**DATASET RECORDS:**
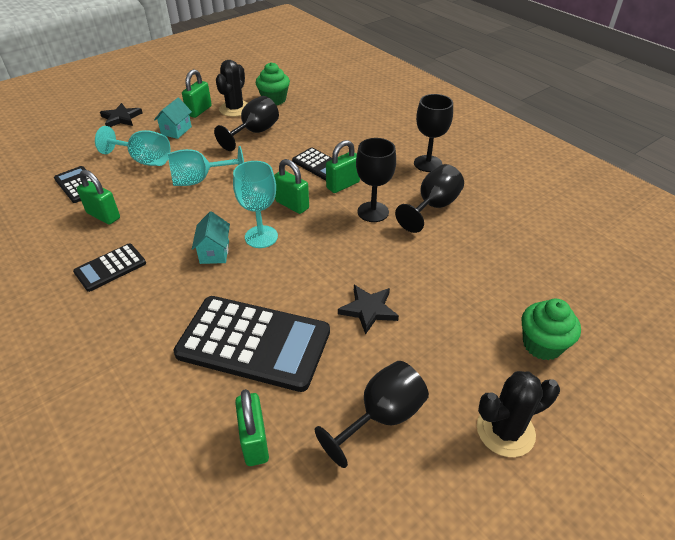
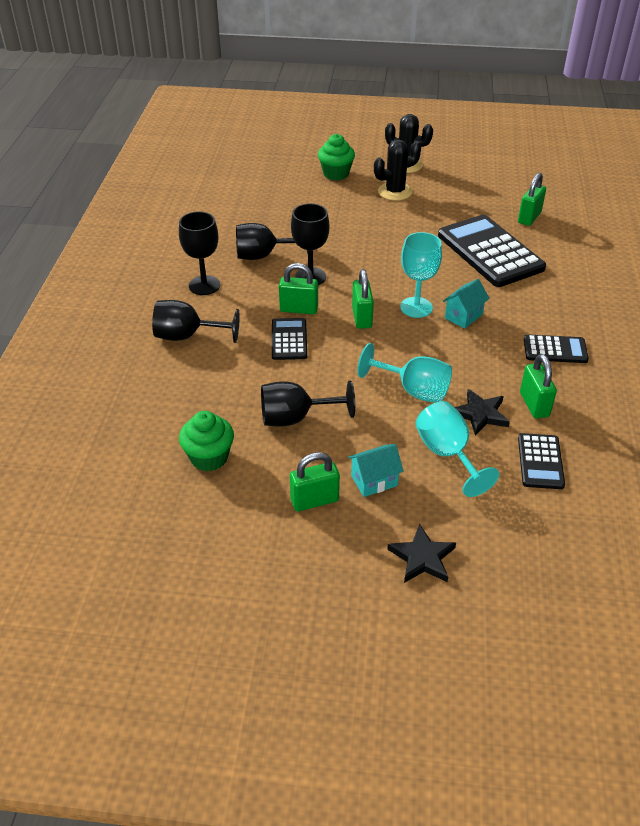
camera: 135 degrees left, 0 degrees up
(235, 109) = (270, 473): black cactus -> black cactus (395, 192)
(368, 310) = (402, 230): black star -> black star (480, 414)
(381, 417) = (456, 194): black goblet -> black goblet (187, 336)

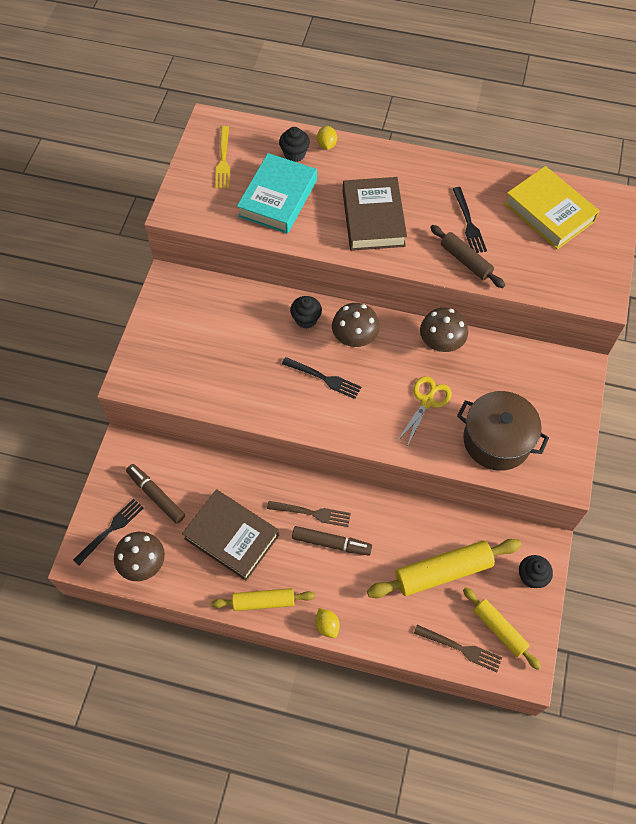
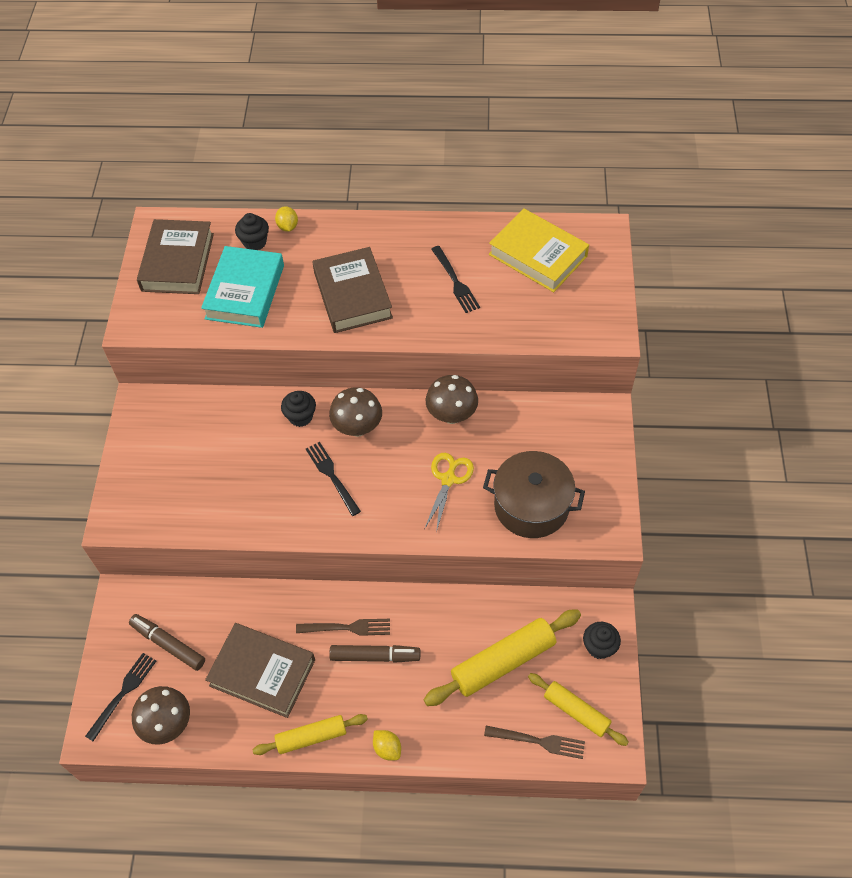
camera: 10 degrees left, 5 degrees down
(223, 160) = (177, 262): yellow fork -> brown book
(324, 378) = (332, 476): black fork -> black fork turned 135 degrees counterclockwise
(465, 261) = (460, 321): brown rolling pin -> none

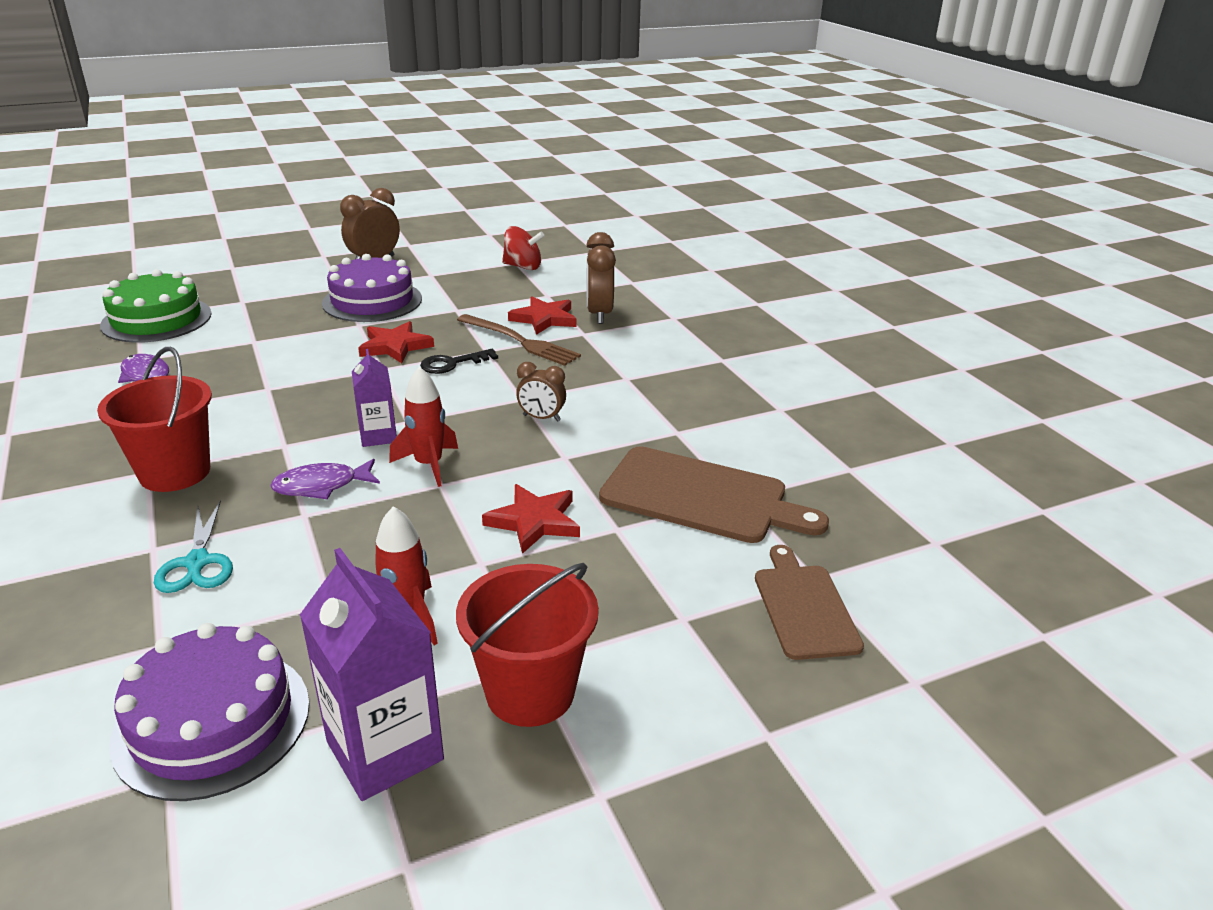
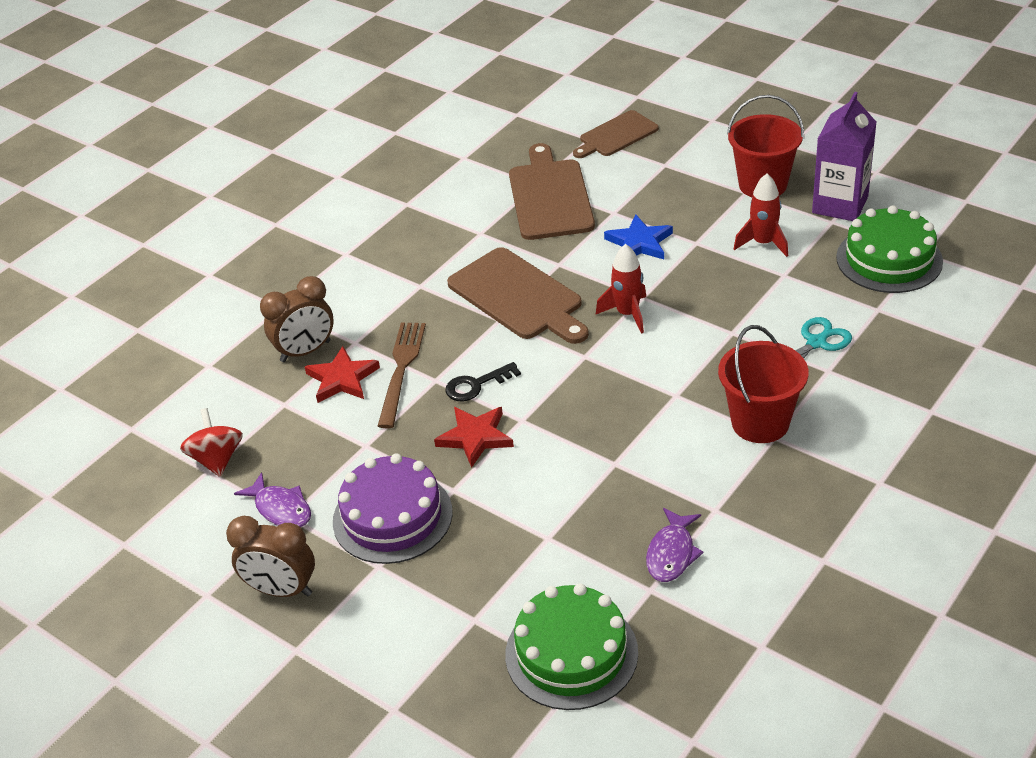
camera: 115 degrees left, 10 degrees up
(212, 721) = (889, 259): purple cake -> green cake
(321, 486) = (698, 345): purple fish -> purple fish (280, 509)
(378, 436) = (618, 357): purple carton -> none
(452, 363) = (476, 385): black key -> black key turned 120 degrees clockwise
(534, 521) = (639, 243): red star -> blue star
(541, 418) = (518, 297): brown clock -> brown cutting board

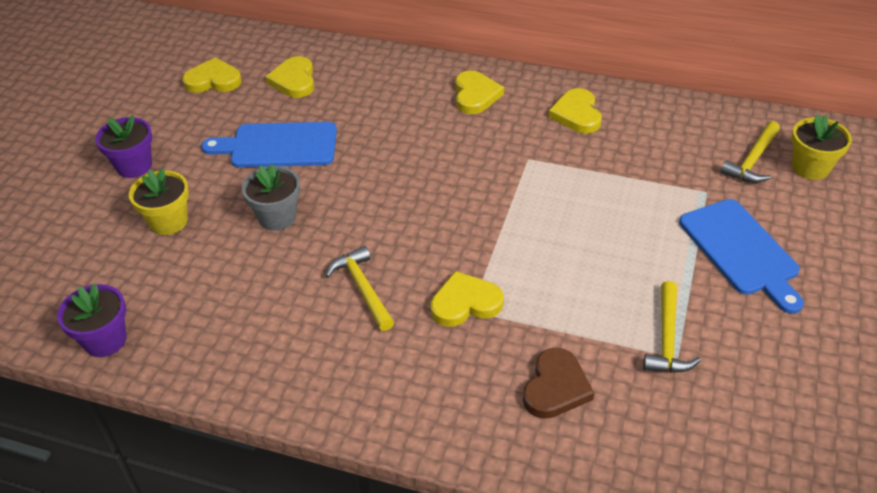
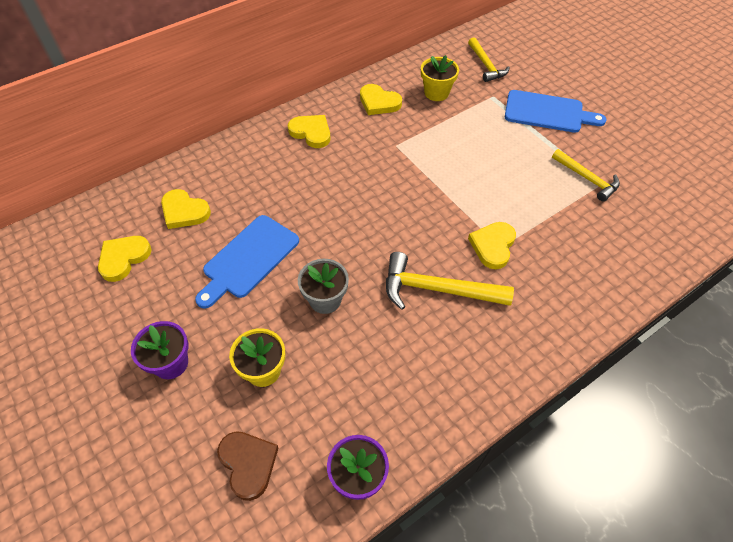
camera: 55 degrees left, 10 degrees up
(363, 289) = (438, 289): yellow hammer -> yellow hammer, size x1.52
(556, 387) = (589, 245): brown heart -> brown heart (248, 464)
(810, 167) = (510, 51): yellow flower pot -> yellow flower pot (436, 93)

**YOUR INSTRUCTIONS:** Write the listing out again in full and unchanged, minus any pictures.

**RESPONSE TO THIS TASK:**
camera: 135 degrees left, 0 degrees up
(235, 109) = (270, 473): black cactus -> black cactus (395, 192)
(368, 310) = (402, 230): black star -> black star (480, 414)
(381, 417) = (456, 194): black goblet -> black goblet (187, 336)

camera: 10 degrees left, 5 degrees down
(223, 160) = (177, 262): yellow fork -> brown book
(324, 378) = (332, 476): black fork -> black fork turned 135 degrees counterclockwise
(465, 261) = (460, 321): brown rolling pin -> none

camera: 115 degrees left, 10 degrees up
(212, 721) = (889, 259): purple cake -> green cake
(321, 486) = (698, 345): purple fish -> purple fish (280, 509)
(378, 436) = (618, 357): purple carton -> none
(452, 363) = (476, 385): black key -> black key turned 120 degrees clockwise
(534, 521) = (639, 243): red star -> blue star
(541, 418) = (518, 297): brown clock -> brown cutting board

camera: 55 degrees left, 10 degrees up
(363, 289) = (438, 289): yellow hammer -> yellow hammer, size x1.52
(556, 387) = (589, 245): brown heart -> brown heart (248, 464)
(810, 167) = (510, 51): yellow flower pot -> yellow flower pot (436, 93)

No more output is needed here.